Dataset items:
** BEGIN **

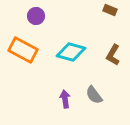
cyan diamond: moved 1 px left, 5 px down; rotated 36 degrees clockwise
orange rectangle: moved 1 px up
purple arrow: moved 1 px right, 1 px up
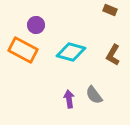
purple circle: moved 9 px down
purple arrow: moved 4 px right
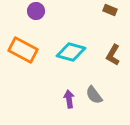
purple circle: moved 14 px up
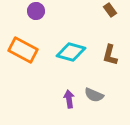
brown rectangle: rotated 32 degrees clockwise
brown L-shape: moved 3 px left; rotated 15 degrees counterclockwise
gray semicircle: rotated 30 degrees counterclockwise
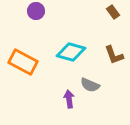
brown rectangle: moved 3 px right, 2 px down
orange rectangle: moved 12 px down
brown L-shape: moved 4 px right; rotated 35 degrees counterclockwise
gray semicircle: moved 4 px left, 10 px up
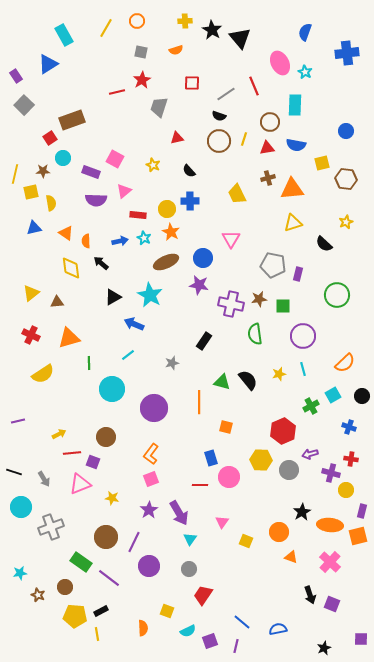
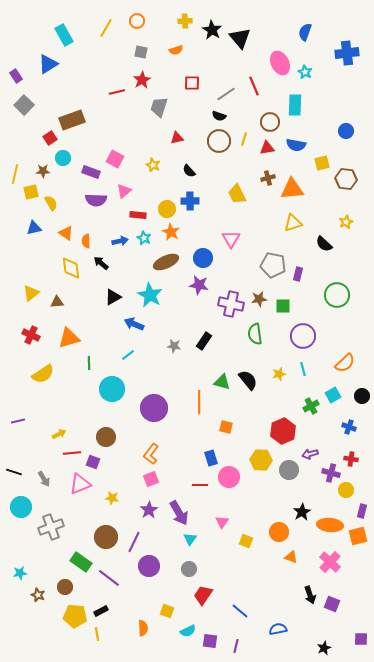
yellow semicircle at (51, 203): rotated 21 degrees counterclockwise
gray star at (172, 363): moved 2 px right, 17 px up; rotated 24 degrees clockwise
blue line at (242, 622): moved 2 px left, 11 px up
purple square at (210, 641): rotated 28 degrees clockwise
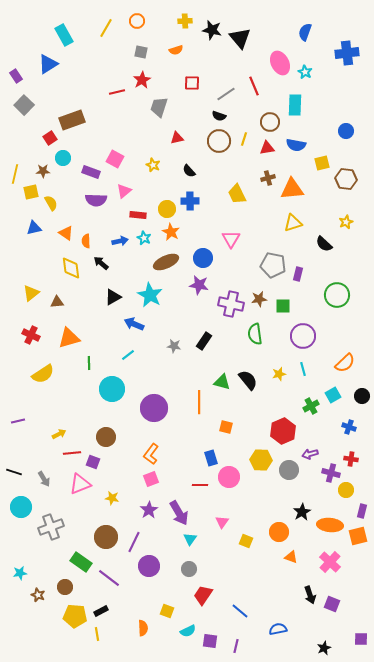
black star at (212, 30): rotated 18 degrees counterclockwise
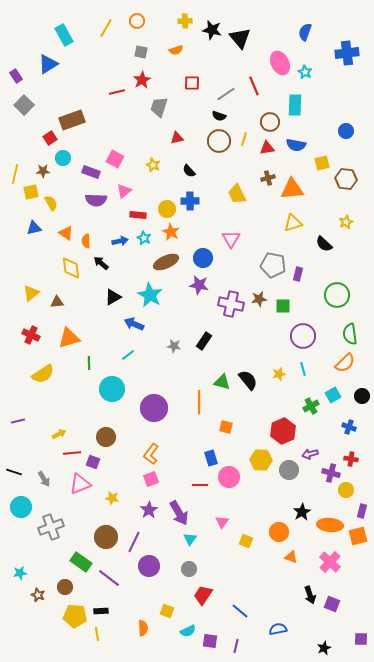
green semicircle at (255, 334): moved 95 px right
black rectangle at (101, 611): rotated 24 degrees clockwise
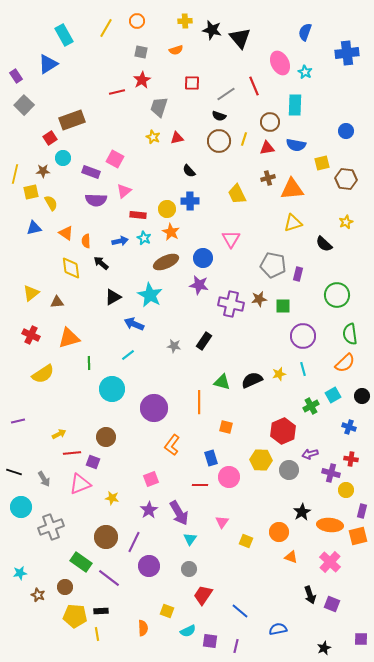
yellow star at (153, 165): moved 28 px up
black semicircle at (248, 380): moved 4 px right; rotated 75 degrees counterclockwise
orange L-shape at (151, 454): moved 21 px right, 9 px up
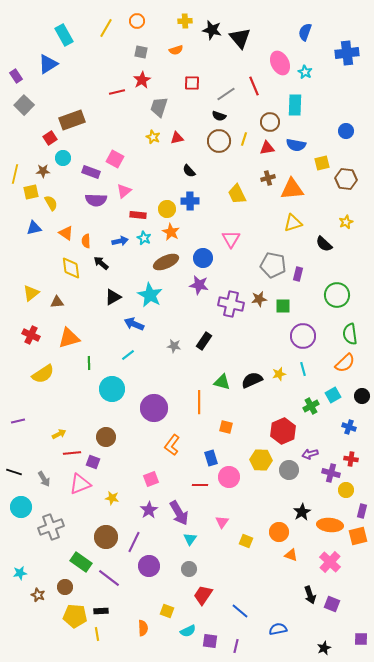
orange triangle at (291, 557): moved 2 px up
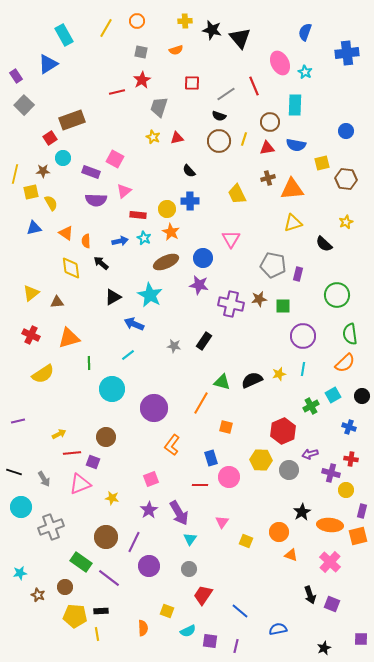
cyan line at (303, 369): rotated 24 degrees clockwise
orange line at (199, 402): moved 2 px right, 1 px down; rotated 30 degrees clockwise
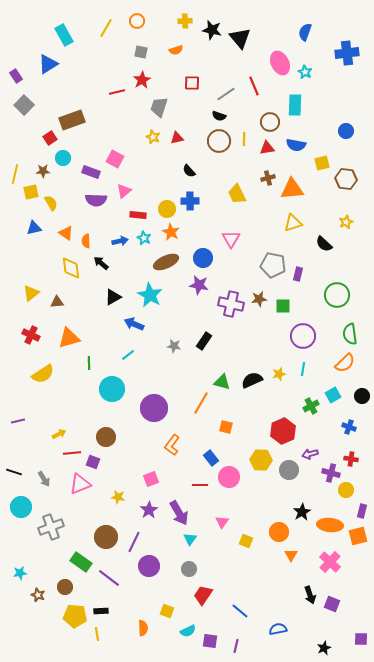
yellow line at (244, 139): rotated 16 degrees counterclockwise
blue rectangle at (211, 458): rotated 21 degrees counterclockwise
yellow star at (112, 498): moved 6 px right, 1 px up
orange triangle at (291, 555): rotated 40 degrees clockwise
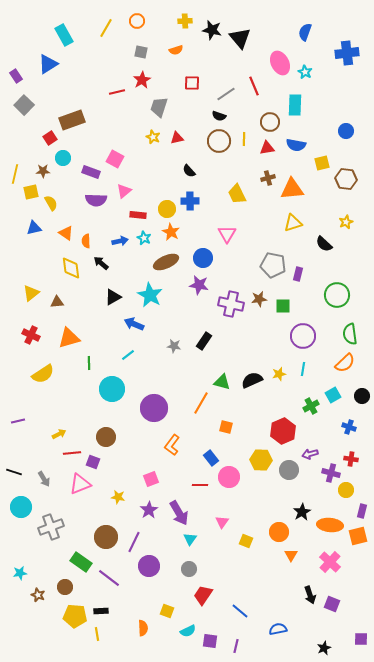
pink triangle at (231, 239): moved 4 px left, 5 px up
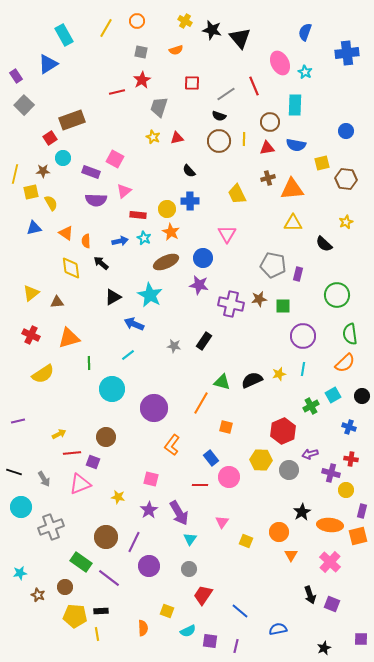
yellow cross at (185, 21): rotated 32 degrees clockwise
yellow triangle at (293, 223): rotated 18 degrees clockwise
pink square at (151, 479): rotated 35 degrees clockwise
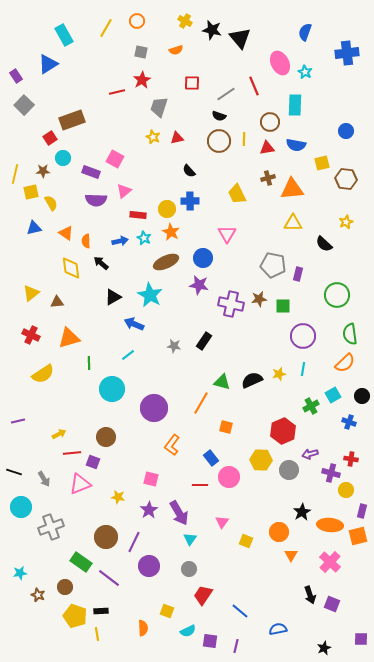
blue cross at (349, 427): moved 5 px up
yellow pentagon at (75, 616): rotated 15 degrees clockwise
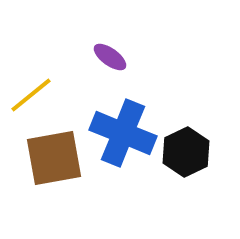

** END **

Stated exercise: Copy word for word the lines of the material starting at the one containing "green semicircle at" and ending at the one containing "orange line at", including both, and leave the pictures out of your answer.

In response:
green semicircle at (255, 334): moved 95 px right
black rectangle at (101, 611): rotated 24 degrees clockwise
yellow star at (153, 165): moved 28 px up
black semicircle at (248, 380): moved 4 px right; rotated 75 degrees counterclockwise
orange L-shape at (151, 454): moved 21 px right, 9 px up
orange triangle at (291, 557): moved 2 px up
cyan line at (303, 369): rotated 24 degrees clockwise
orange line at (199, 402): moved 2 px right, 1 px down; rotated 30 degrees clockwise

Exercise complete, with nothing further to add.